▶ **YOUR OBJECTIVE**
Extract all lines from the data beneath that include the word "degrees".

* * * * * * * * *

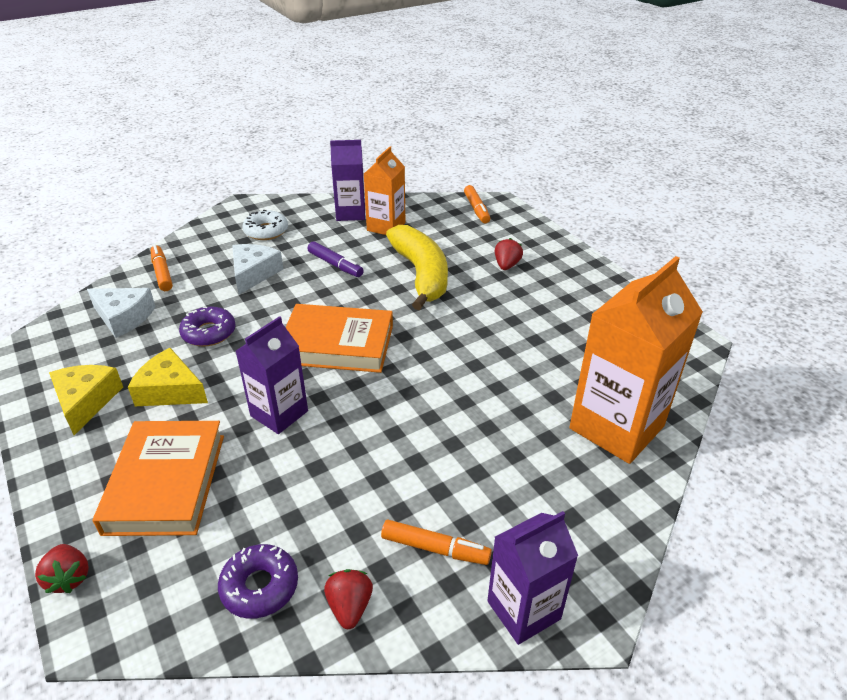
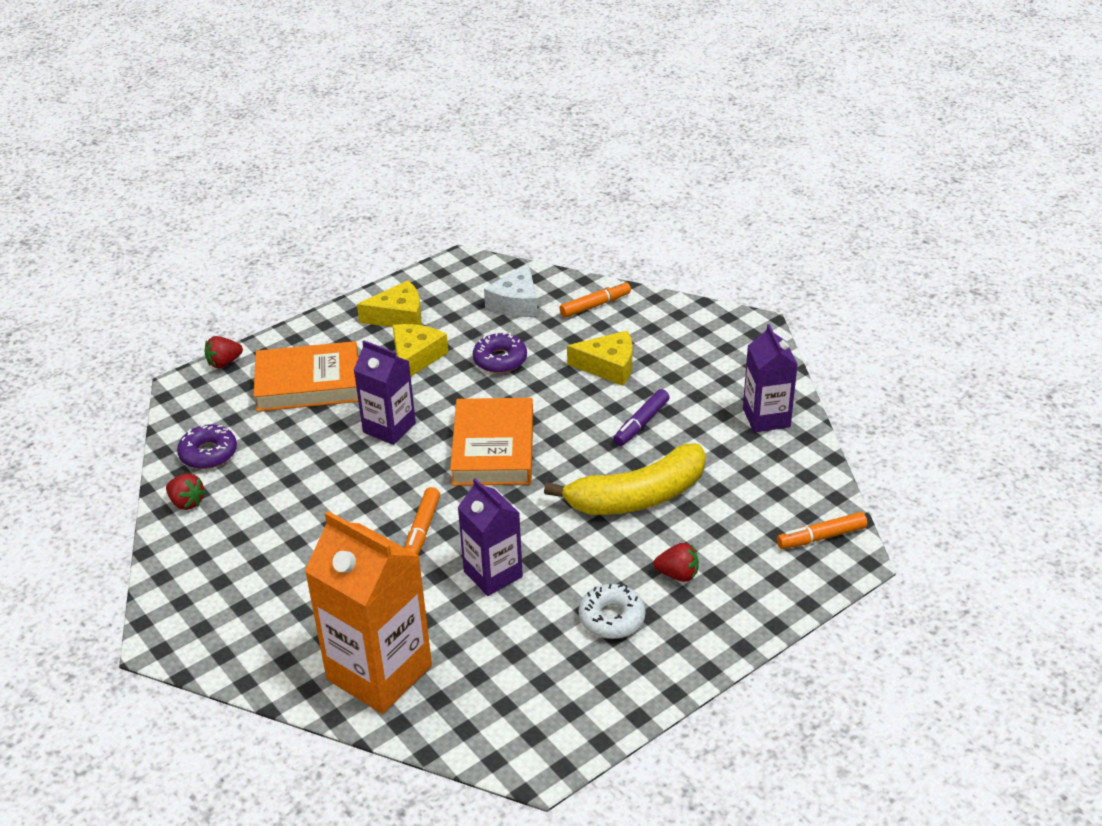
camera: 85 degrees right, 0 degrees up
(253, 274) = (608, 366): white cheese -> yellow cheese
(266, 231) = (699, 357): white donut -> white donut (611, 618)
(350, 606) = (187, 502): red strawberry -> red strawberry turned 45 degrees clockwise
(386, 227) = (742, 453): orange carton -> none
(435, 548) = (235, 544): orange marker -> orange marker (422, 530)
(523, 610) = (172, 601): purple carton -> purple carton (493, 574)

* * * * * * * * *

▶ **RESPONSE FOR THIS EXERCISE**
camera: 85 degrees right, 0 degrees up
(350, 606) = (187, 502): red strawberry -> red strawberry turned 45 degrees clockwise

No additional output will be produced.